- **DESCRIPTION OF THE TASK**:
Return the records exactly, please. Every line should match.

··· RECORDS ···

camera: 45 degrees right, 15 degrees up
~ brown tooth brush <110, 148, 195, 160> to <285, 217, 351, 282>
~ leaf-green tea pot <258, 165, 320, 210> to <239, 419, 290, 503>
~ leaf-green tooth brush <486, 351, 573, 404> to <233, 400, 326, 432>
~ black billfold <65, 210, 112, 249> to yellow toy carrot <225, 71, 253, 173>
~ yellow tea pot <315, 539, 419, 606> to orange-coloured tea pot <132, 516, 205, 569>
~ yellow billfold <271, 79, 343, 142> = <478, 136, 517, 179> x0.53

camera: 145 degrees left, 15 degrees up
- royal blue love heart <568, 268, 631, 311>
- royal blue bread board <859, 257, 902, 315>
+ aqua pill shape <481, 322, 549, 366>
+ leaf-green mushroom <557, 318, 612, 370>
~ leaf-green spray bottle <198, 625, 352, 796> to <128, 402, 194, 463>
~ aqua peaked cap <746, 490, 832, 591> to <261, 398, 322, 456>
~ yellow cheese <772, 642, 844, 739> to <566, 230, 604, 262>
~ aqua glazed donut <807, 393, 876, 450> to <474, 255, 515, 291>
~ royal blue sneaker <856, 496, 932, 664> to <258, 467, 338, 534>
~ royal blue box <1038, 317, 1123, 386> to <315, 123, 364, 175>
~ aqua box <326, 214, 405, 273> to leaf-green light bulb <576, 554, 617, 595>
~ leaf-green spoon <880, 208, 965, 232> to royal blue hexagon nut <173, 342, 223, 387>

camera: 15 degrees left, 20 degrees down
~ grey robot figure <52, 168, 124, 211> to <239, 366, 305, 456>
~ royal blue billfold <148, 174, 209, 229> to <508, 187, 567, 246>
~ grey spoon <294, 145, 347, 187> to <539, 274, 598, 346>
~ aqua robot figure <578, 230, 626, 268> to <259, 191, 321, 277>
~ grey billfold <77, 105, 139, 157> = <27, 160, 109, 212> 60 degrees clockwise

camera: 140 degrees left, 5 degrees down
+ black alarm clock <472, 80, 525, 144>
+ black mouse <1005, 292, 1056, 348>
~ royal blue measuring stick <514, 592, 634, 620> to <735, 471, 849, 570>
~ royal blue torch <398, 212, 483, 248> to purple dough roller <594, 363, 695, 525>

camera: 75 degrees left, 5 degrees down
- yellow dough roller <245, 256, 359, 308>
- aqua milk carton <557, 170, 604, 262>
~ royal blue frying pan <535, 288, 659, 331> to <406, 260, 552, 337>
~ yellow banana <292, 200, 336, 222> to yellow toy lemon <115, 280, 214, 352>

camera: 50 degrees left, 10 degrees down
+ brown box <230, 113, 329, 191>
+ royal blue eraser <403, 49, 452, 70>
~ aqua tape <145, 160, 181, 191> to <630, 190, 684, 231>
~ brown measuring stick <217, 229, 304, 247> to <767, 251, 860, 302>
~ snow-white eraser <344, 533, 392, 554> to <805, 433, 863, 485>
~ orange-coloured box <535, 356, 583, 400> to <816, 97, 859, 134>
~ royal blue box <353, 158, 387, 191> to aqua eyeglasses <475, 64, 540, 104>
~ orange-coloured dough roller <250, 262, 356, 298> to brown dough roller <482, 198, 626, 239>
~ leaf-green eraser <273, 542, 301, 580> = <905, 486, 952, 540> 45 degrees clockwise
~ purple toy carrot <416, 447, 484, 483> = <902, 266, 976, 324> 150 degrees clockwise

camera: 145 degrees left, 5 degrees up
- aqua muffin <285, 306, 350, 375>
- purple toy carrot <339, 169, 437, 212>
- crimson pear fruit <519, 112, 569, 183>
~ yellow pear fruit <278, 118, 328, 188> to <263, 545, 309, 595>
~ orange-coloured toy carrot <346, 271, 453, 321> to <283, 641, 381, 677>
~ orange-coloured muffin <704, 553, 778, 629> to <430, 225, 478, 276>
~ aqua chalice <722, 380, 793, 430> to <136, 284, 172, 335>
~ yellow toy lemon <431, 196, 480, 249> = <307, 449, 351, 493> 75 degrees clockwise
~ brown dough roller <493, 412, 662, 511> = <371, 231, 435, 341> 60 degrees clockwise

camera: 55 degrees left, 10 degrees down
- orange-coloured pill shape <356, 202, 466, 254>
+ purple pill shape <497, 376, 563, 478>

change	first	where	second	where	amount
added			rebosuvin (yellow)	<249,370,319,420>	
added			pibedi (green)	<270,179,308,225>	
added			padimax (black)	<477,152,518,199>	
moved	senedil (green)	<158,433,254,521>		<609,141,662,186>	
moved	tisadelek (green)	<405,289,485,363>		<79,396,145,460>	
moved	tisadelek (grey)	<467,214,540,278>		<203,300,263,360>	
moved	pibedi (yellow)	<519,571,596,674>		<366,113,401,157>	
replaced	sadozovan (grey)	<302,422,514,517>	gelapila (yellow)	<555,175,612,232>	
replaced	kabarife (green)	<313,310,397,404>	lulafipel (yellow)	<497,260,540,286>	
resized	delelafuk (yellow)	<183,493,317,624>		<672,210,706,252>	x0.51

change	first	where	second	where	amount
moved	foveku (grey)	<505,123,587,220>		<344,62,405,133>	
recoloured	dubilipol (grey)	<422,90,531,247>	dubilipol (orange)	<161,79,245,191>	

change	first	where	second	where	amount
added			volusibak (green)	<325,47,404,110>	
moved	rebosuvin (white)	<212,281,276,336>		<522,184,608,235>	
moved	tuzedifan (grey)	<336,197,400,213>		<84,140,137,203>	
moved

···

- **RESPONSE FOR THIS EXERCISE**:
camera: 45 degrees right, 15 degrees up
~ brown tooth brush <110, 148, 195, 160> to <285, 217, 351, 282>
~ leaf-green tea pot <258, 165, 320, 210> to <239, 419, 290, 503>
~ leaf-green tooth brush <486, 351, 573, 404> to <233, 400, 326, 432>
~ black billfold <65, 210, 112, 249> to yellow toy carrot <225, 71, 253, 173>
~ yellow tea pot <315, 539, 419, 606> to orange-coloured tea pot <132, 516, 205, 569>
~ yellow billfold <271, 79, 343, 142> = <478, 136, 517, 179> x0.53

camera: 145 degrees left, 15 degrees up
- royal blue love heart <568, 268, 631, 311>
- royal blue bread board <859, 257, 902, 315>
+ aqua pill shape <481, 322, 549, 366>
+ leaf-green mushroom <557, 318, 612, 370>
~ leaf-green spray bottle <198, 625, 352, 796> to <128, 402, 194, 463>
~ aqua peaked cap <746, 490, 832, 591> to <261, 398, 322, 456>
~ yellow cheese <772, 642, 844, 739> to <566, 230, 604, 262>
~ aqua glazed donut <807, 393, 876, 450> to <474, 255, 515, 291>
~ royal blue sneaker <856, 496, 932, 664> to <258, 467, 338, 534>
~ royal blue box <1038, 317, 1123, 386> to <315, 123, 364, 175>
~ aqua box <326, 214, 405, 273> to leaf-green light bulb <576, 554, 617, 595>
~ leaf-green spoon <880, 208, 965, 232> to royal blue hexagon nut <173, 342, 223, 387>

camera: 15 degrees left, 20 degrees down
~ grey robot figure <52, 168, 124, 211> to <239, 366, 305, 456>
~ royal blue billfold <148, 174, 209, 229> to <508, 187, 567, 246>
~ grey spoon <294, 145, 347, 187> to <539, 274, 598, 346>
~ aqua robot figure <578, 230, 626, 268> to <259, 191, 321, 277>
~ grey billfold <77, 105, 139, 157> = <27, 160, 109, 212> 60 degrees clockwise

camera: 140 degrees left, 5 degrees down
+ black alarm clock <472, 80, 525, 144>
+ black mouse <1005, 292, 1056, 348>
~ royal blue measuring stick <514, 592, 634, 620> to <735, 471, 849, 570>
~ royal blue torch <398, 212, 483, 248> to purple dough roller <594, 363, 695, 525>

camera: 75 degrees left, 5 degrees down
- yellow dough roller <245, 256, 359, 308>
- aqua milk carton <557, 170, 604, 262>
~ royal blue frying pan <535, 288, 659, 331> to <406, 260, 552, 337>
~ yellow banana <292, 200, 336, 222> to yellow toy lemon <115, 280, 214, 352>

camera: 50 degrees left, 10 degrees down
+ brown box <230, 113, 329, 191>
+ royal blue eraser <403, 49, 452, 70>
~ aqua tape <145, 160, 181, 191> to <630, 190, 684, 231>
~ brown measuring stick <217, 229, 304, 247> to <767, 251, 860, 302>
~ snow-white eraser <344, 533, 392, 554> to <805, 433, 863, 485>
~ orange-coloured box <535, 356, 583, 400> to <816, 97, 859, 134>
~ royal blue box <353, 158, 387, 191> to aqua eyeglasses <475, 64, 540, 104>
~ orange-coloured dough roller <250, 262, 356, 298> to brown dough roller <482, 198, 626, 239>
~ leaf-green eraser <273, 542, 301, 580> = <905, 486, 952, 540> 45 degrees clockwise
~ purple toy carrot <416, 447, 484, 483> = <902, 266, 976, 324> 150 degrees clockwise

camera: 145 degrees left, 5 degrees up
- aqua muffin <285, 306, 350, 375>
- purple toy carrot <339, 169, 437, 212>
- crimson pear fruit <519, 112, 569, 183>
~ yellow pear fruit <278, 118, 328, 188> to <263, 545, 309, 595>
~ orange-coloured toy carrot <346, 271, 453, 321> to <283, 641, 381, 677>
~ orange-coloured muffin <704, 553, 778, 629> to <430, 225, 478, 276>
~ aqua chalice <722, 380, 793, 430> to <136, 284, 172, 335>
~ yellow toy lemon <431, 196, 480, 249> = <307, 449, 351, 493> 75 degrees clockwise
~ brown dough roller <493, 412, 662, 511> = <371, 231, 435, 341> 60 degrees clockwise

camera: 55 degrees left, 10 degrees down
- orange-coloured pill shape <356, 202, 466, 254>
+ purple pill shape <497, 376, 563, 478>

change	first	where	second	where	amount
added			rebosuvin (yellow)	<249,370,319,420>	
added			pibedi (green)	<270,179,308,225>	
added			padimax (black)	<477,152,518,199>	
moved	senedil (green)	<158,433,254,521>		<609,141,662,186>	
moved	tisadelek (green)	<405,289,485,363>		<79,396,145,460>	
moved	tisadelek (grey)	<467,214,540,278>		<203,300,263,360>	
moved	pibedi (yellow)	<519,571,596,674>		<366,113,401,157>	
replaced	sadozovan (grey)	<302,422,514,517>	gelapila (yellow)	<555,175,612,232>	
replaced	kabarife (green)	<313,310,397,404>	lulafipel (yellow)	<497,260,540,286>	
resized	delelafuk (yellow)	<183,493,317,624>		<672,210,706,252>	x0.51

change	first	where	second	where	amount
moved	foveku (grey)	<505,123,587,220>		<344,62,405,133>	
recoloured	dubilipol (grey)	<422,90,531,247>	dubilipol (orange)	<161,79,245,191>	

change	first	where	second	where	amount
added			volusibak (green)	<325,47,404,110>	
moved	rebosuvin (white)	<212,281,276,336>		<522,184,608,235>	
moved	tuzedifan (grey)	<336,197,400,213>		<84,140,137,203>	
moved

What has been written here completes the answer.